╭─ TASK INPUTS
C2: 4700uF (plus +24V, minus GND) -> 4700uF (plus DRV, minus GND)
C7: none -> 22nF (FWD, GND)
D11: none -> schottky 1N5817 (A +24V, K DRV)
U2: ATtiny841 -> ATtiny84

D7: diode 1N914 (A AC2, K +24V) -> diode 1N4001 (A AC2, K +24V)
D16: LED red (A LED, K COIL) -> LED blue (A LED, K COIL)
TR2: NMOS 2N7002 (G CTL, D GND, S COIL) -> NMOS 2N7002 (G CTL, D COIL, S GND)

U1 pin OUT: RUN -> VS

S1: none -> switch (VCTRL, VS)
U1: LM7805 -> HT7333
╰─
╭─ TASK INPUTS
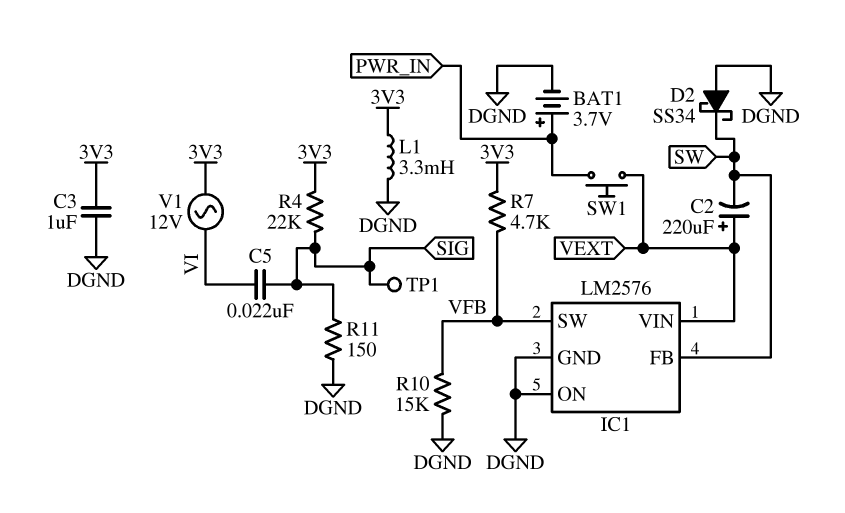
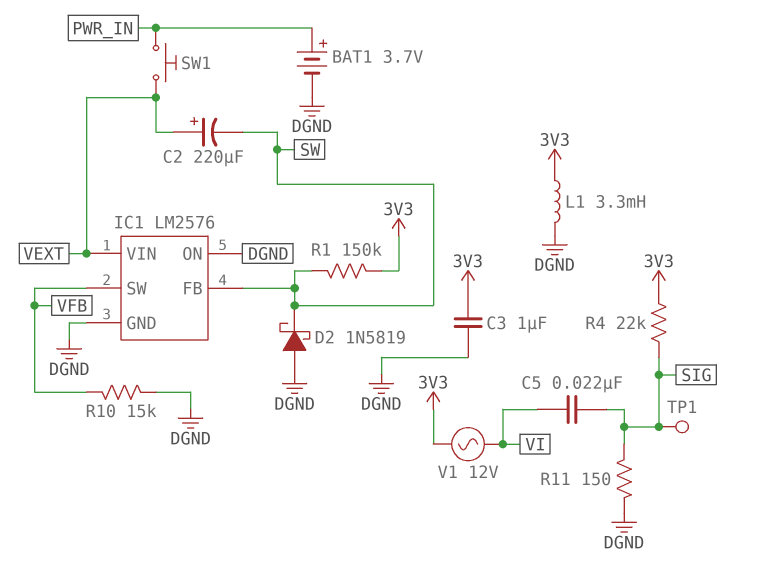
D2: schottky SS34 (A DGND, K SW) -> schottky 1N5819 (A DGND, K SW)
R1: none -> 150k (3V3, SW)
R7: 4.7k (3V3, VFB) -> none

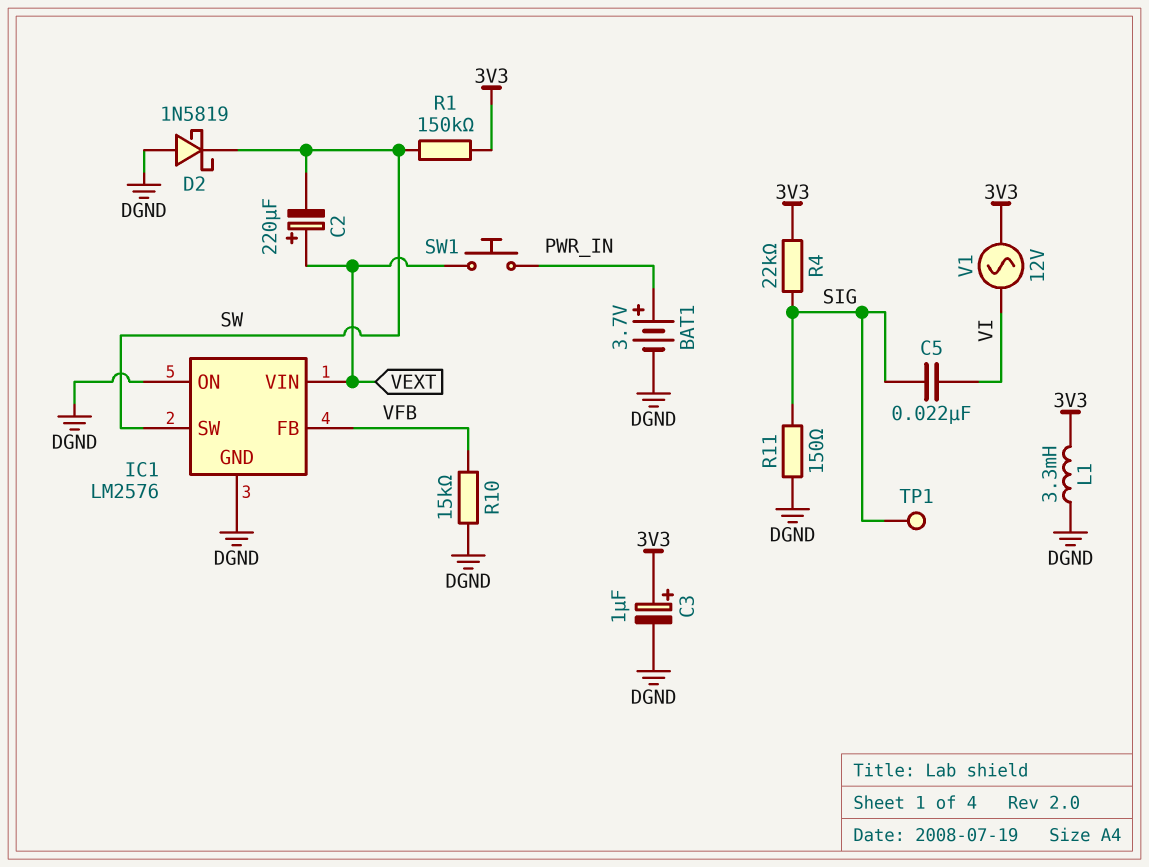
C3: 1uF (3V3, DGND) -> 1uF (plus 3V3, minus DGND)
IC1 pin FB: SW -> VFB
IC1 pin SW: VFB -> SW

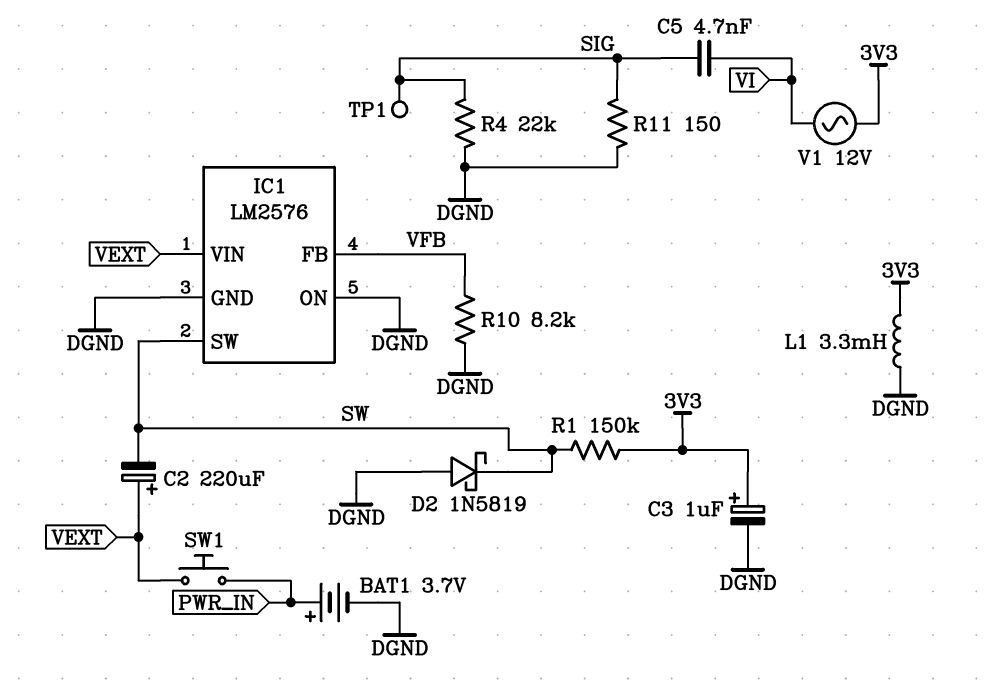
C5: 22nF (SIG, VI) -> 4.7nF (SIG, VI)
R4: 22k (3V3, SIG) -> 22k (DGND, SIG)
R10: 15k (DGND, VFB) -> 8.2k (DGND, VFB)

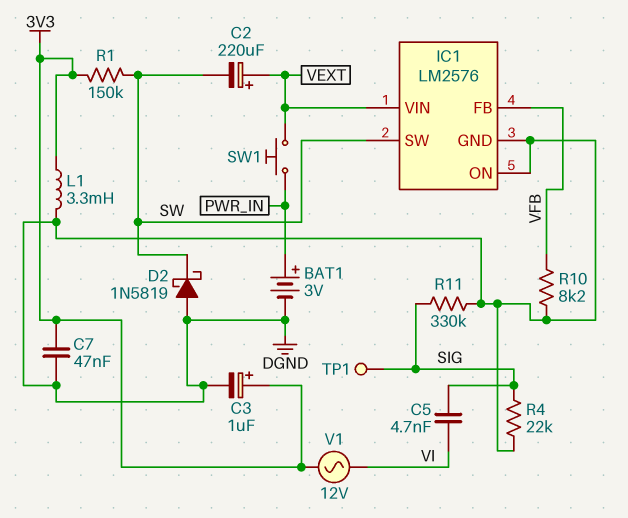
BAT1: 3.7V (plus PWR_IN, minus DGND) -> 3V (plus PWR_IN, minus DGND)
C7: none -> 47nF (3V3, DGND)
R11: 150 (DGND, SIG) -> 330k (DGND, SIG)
╰─
EXERCISE INSTRUCTIONS:
Using the data above, reproduce exactly the lines from the line that contains "D16: LED red" through the line that contains "U1: LM7805 -> HT7333", including both.

RESULT FOR THIS TASK:
D16: LED red (A LED, K COIL) -> LED blue (A LED, K COIL)
TR2: NMOS 2N7002 (G CTL, D GND, S COIL) -> NMOS 2N7002 (G CTL, D COIL, S GND)

U1 pin OUT: RUN -> VS

S1: none -> switch (VCTRL, VS)
U1: LM7805 -> HT7333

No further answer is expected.